=== Problem ===
Return the full set of entries precisely. Do not carry over any pictures.

** Opening Task data block **

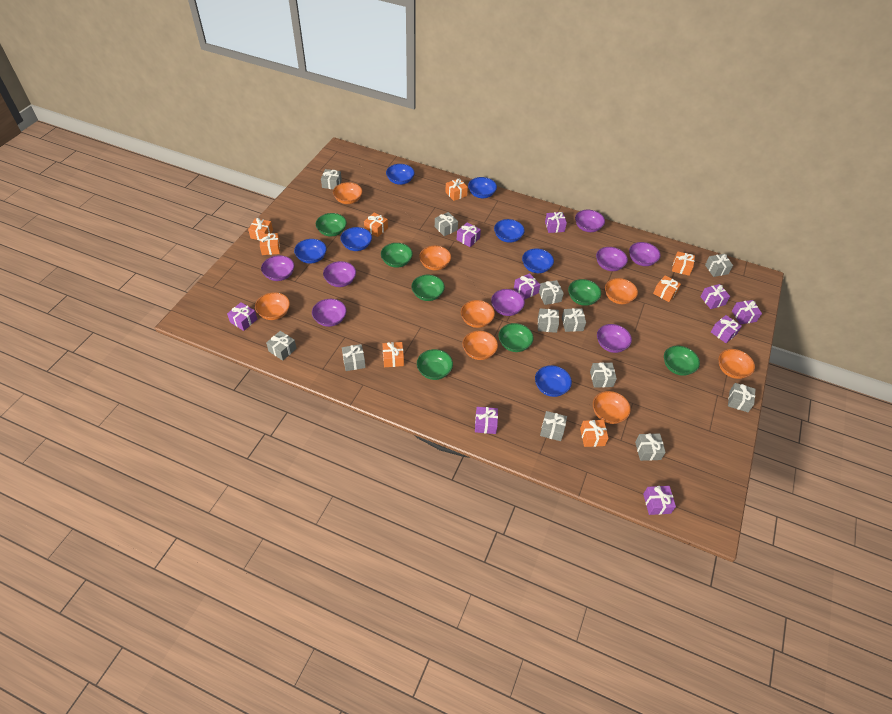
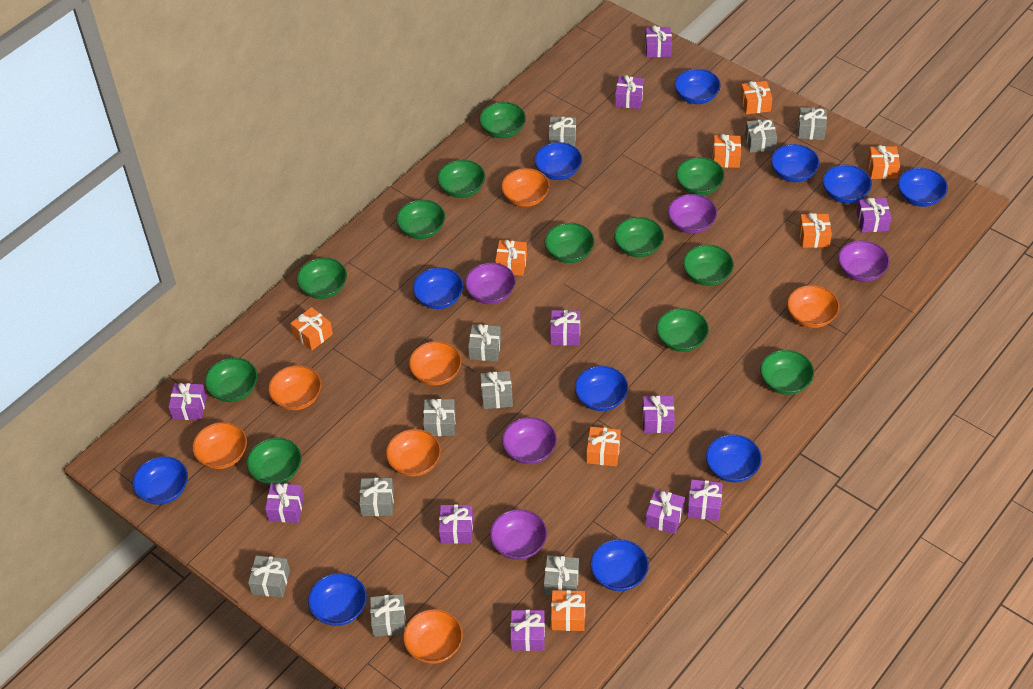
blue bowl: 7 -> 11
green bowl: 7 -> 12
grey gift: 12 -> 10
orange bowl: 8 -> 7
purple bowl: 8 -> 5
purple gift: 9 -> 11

** Closing Task data block **

=== Final answer ===
blue bowl: 7 -> 11
green bowl: 7 -> 12
grey gift: 12 -> 10
orange bowl: 8 -> 7
purple bowl: 8 -> 5
purple gift: 9 -> 11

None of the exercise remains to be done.